> _Exercise_: In the listing below, locate the line containing "RELAY pin IN1: D3 -> D2" and copy it and every line after it through the end, exactly as written, leaving out any pictures.

> _Supplied information_:
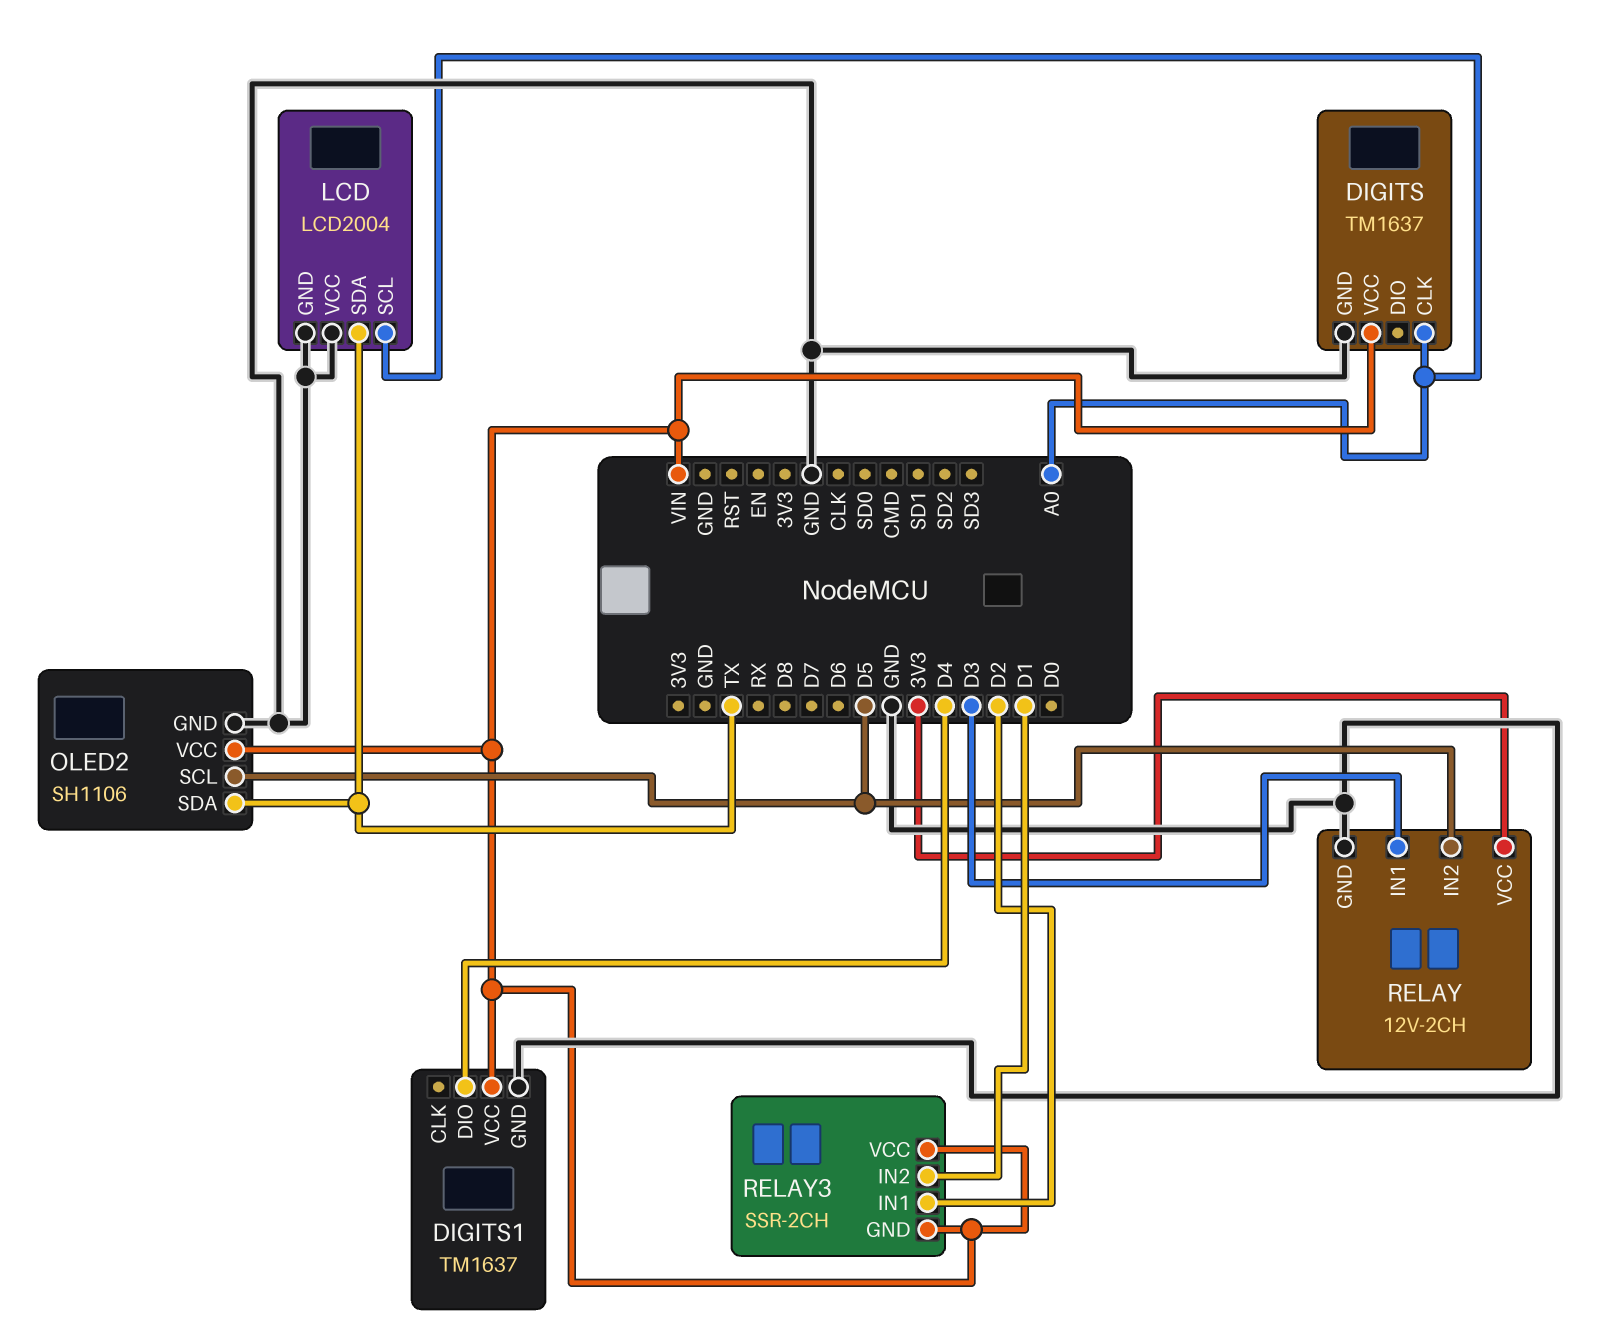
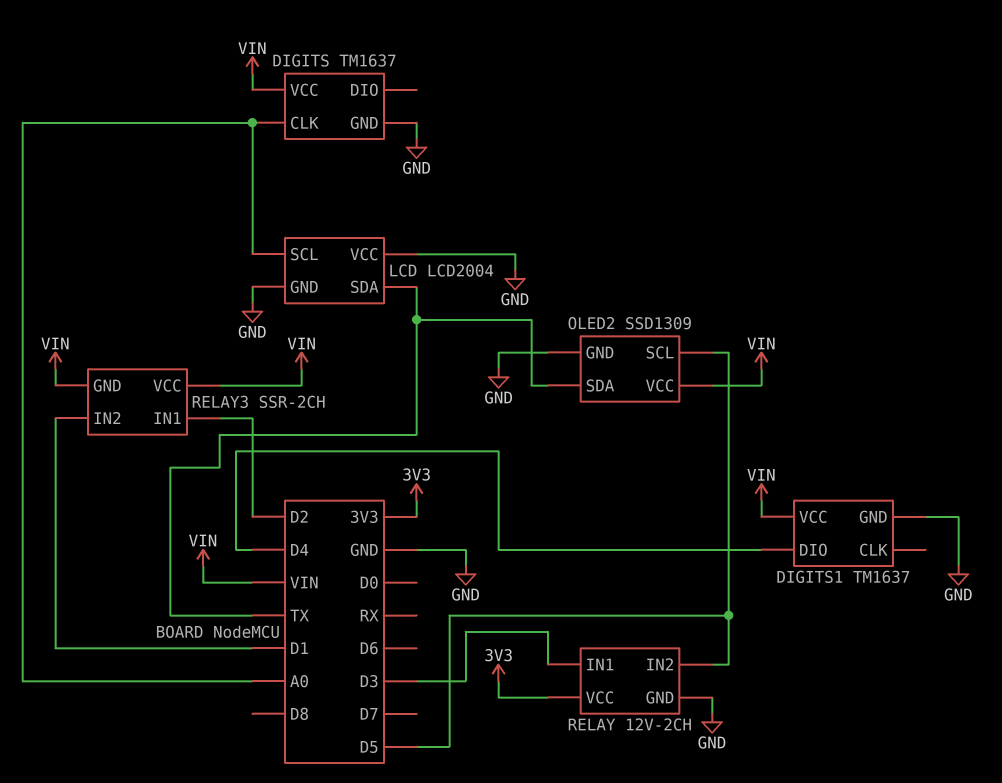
OLED2: SH1106 -> SSD1309

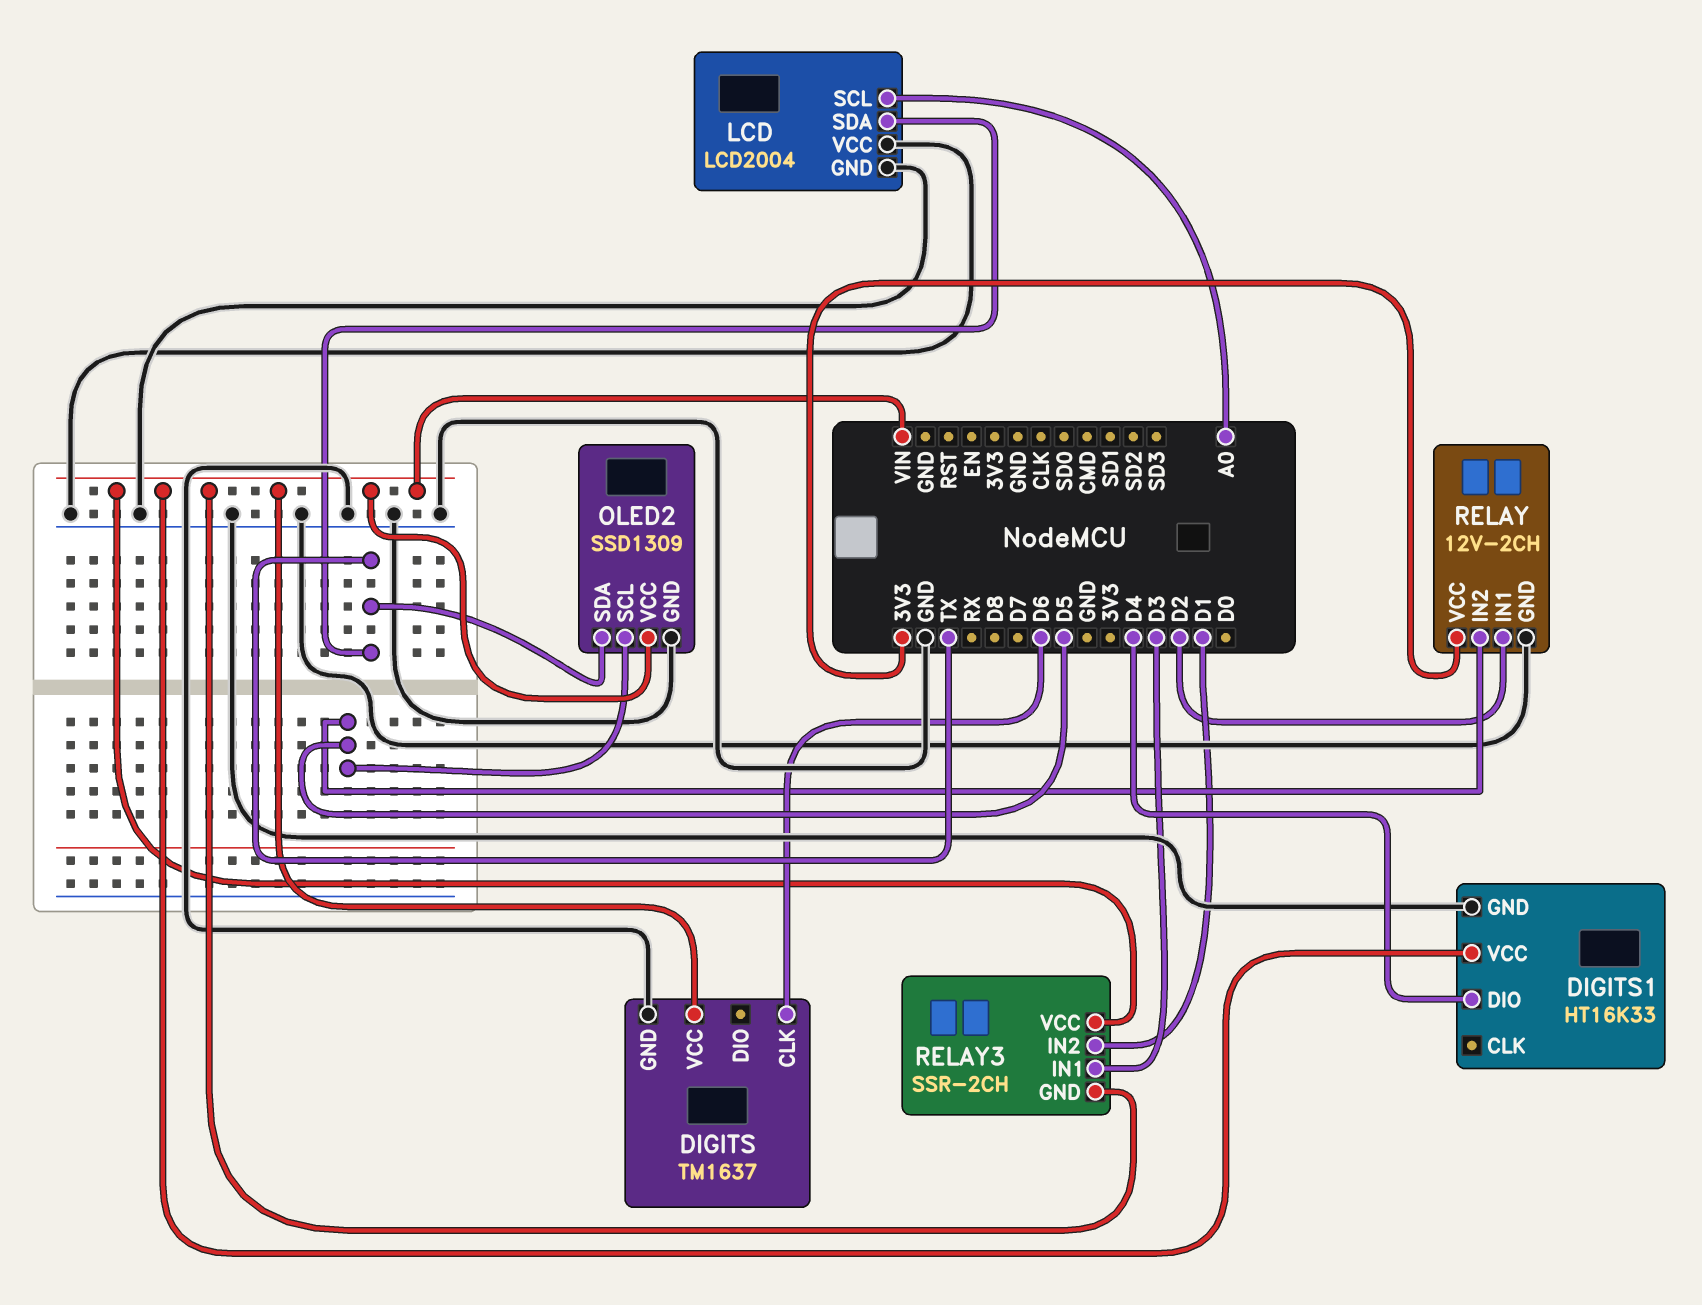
DIGITS pin CLK: A0 -> D6
DIGITS1: TM1637 -> HT16K33
RELAY pin IN1: D3 -> D2
RELAY3 pin IN1: D2 -> D3

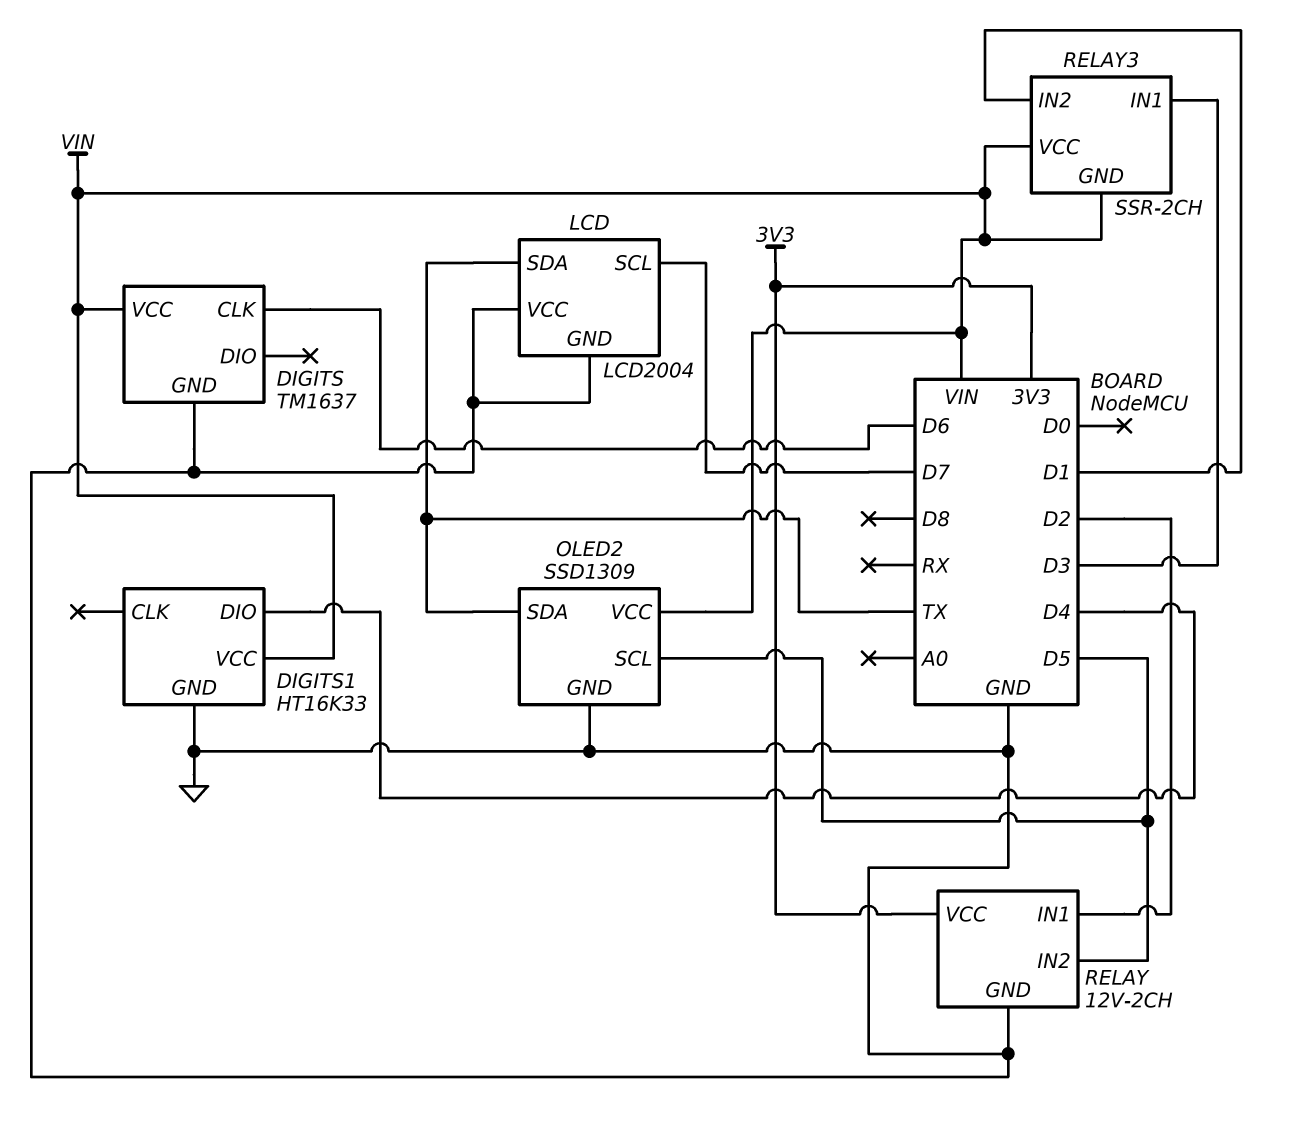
LCD pin SCL: A0 -> D7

> _Your solution_:
RELAY pin IN1: D3 -> D2
RELAY3 pin IN1: D2 -> D3

LCD pin SCL: A0 -> D7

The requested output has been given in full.